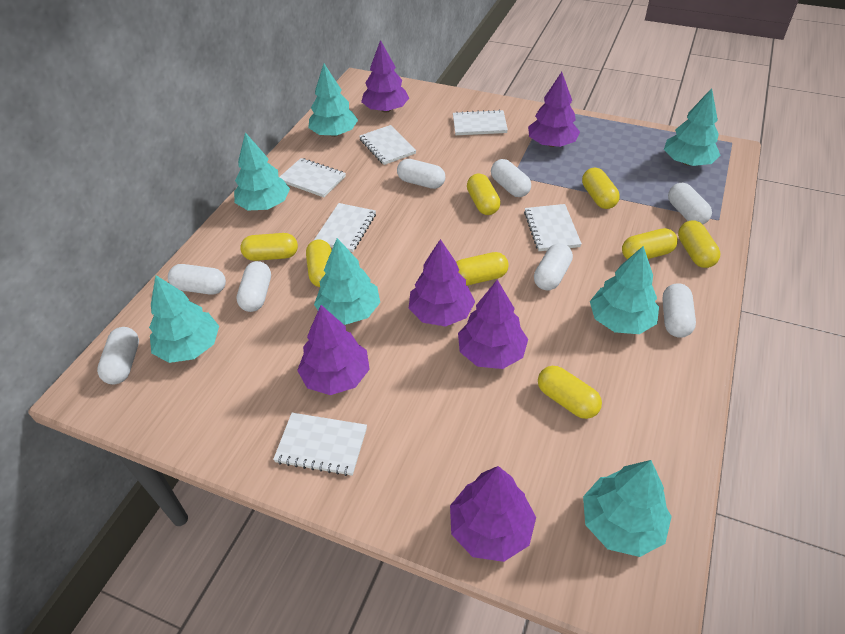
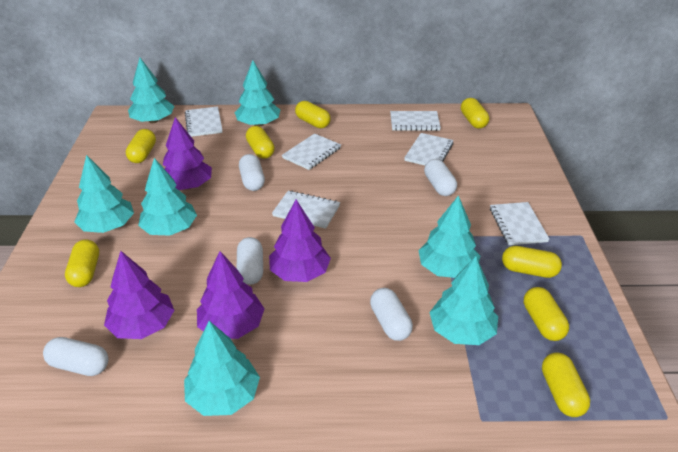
purple tree: 6 -> 4
white capsule: 8 -> 5

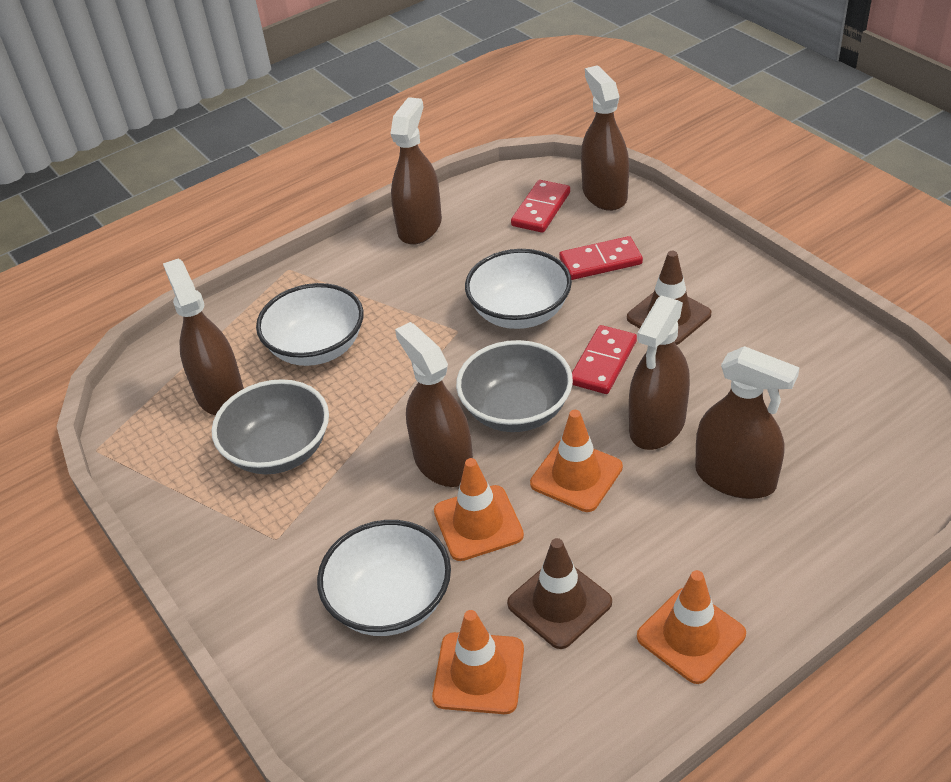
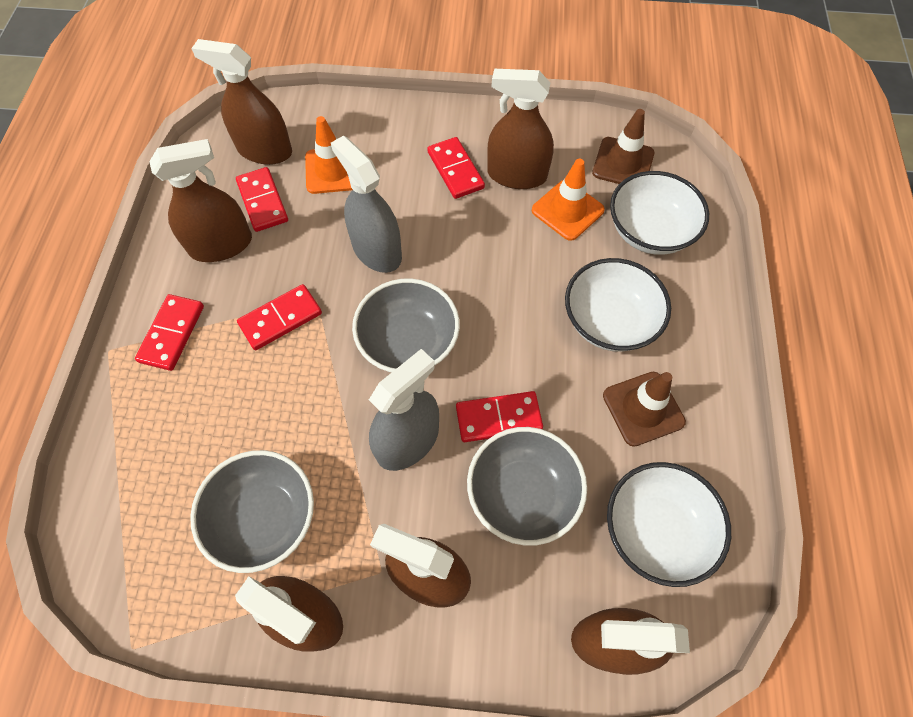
grey bowl: 2 -> 3
grey spray bottle: 0 -> 2
orange traffic cone: 4 -> 2
red domino: 3 -> 5

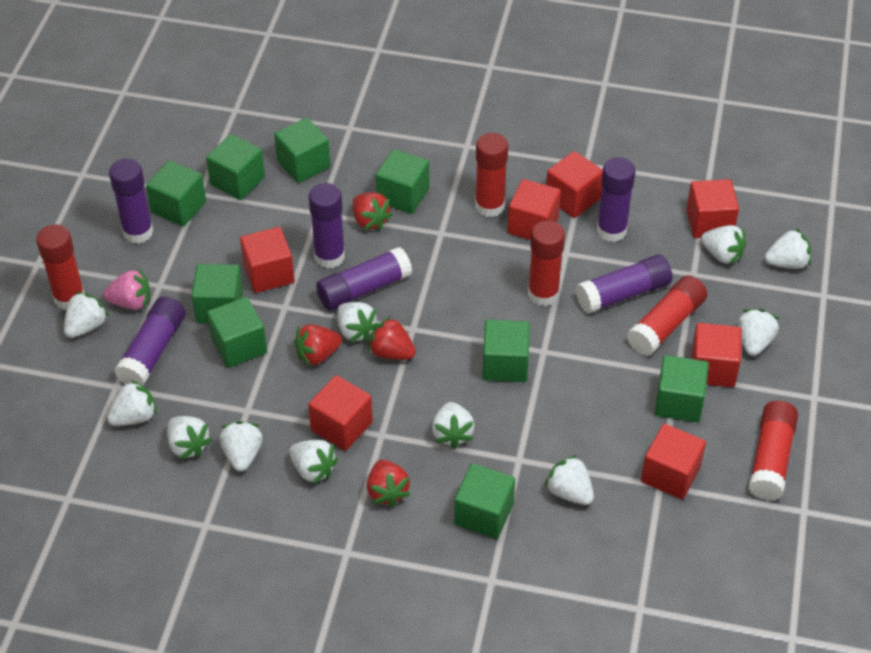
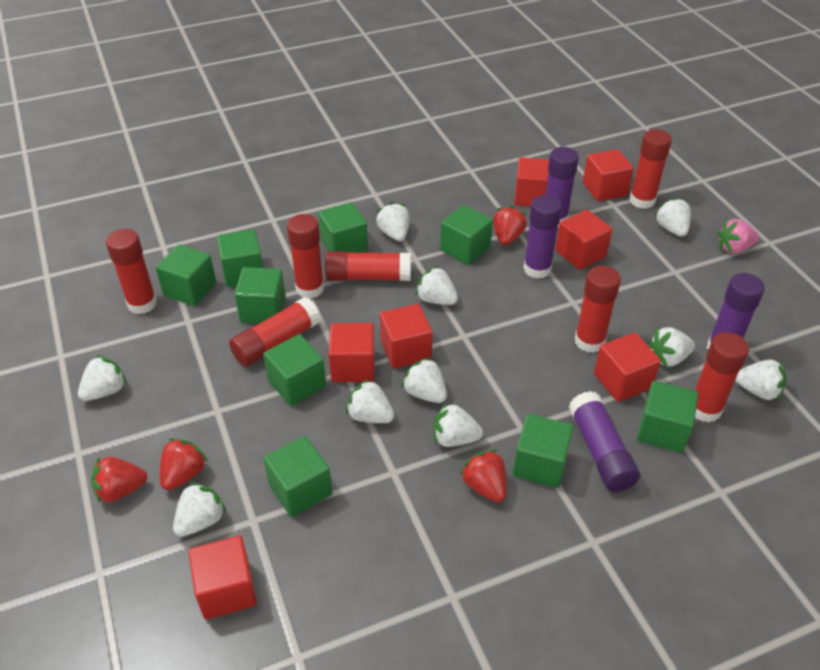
purple glue stick: 6 -> 4
red glue stick: 5 -> 7
white strawberry: 11 -> 10

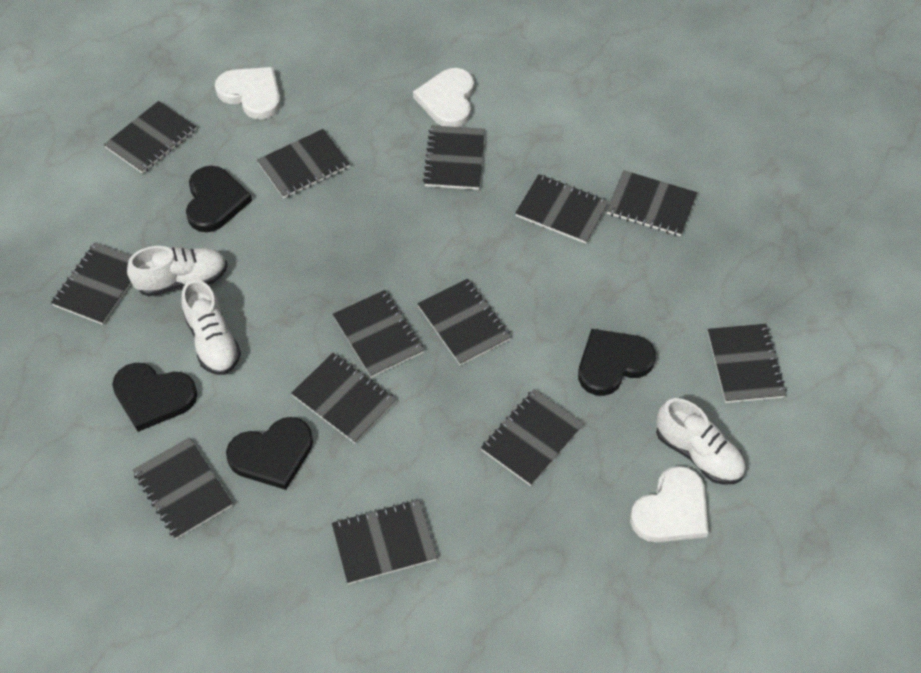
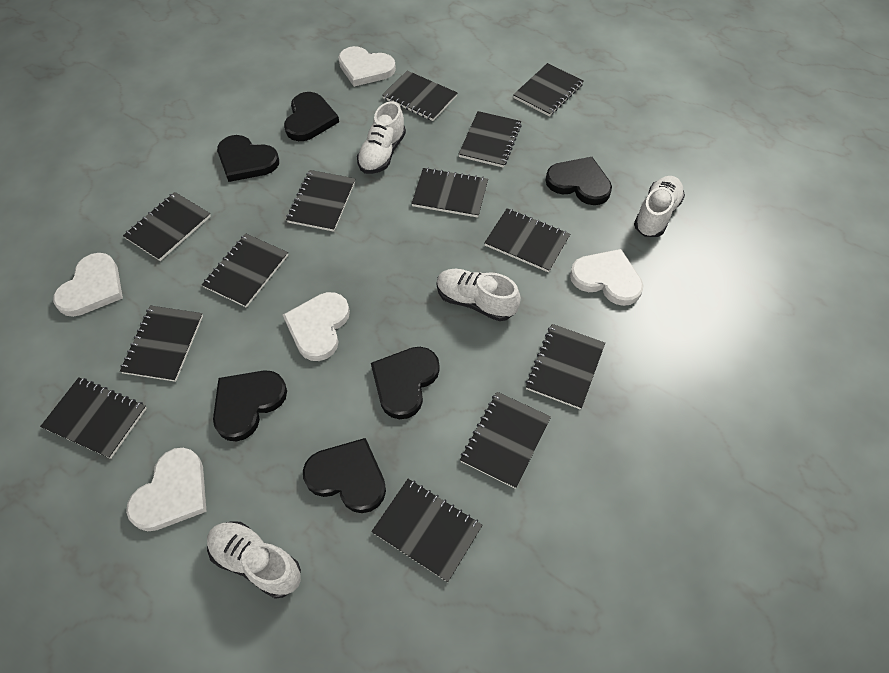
black heart: 4 -> 6
white heart: 3 -> 5
white shoe: 3 -> 4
· · ·
■ EXERCISE BRIEF
Each record above must be retyped exactly, minus its pictures.

■ ANSWER BOX
purple tree: 6 -> 4
white capsule: 8 -> 5

grey bowl: 2 -> 3
grey spray bottle: 0 -> 2
orange traffic cone: 4 -> 2
red domino: 3 -> 5

purple glue stick: 6 -> 4
red glue stick: 5 -> 7
white strawberry: 11 -> 10

black heart: 4 -> 6
white heart: 3 -> 5
white shoe: 3 -> 4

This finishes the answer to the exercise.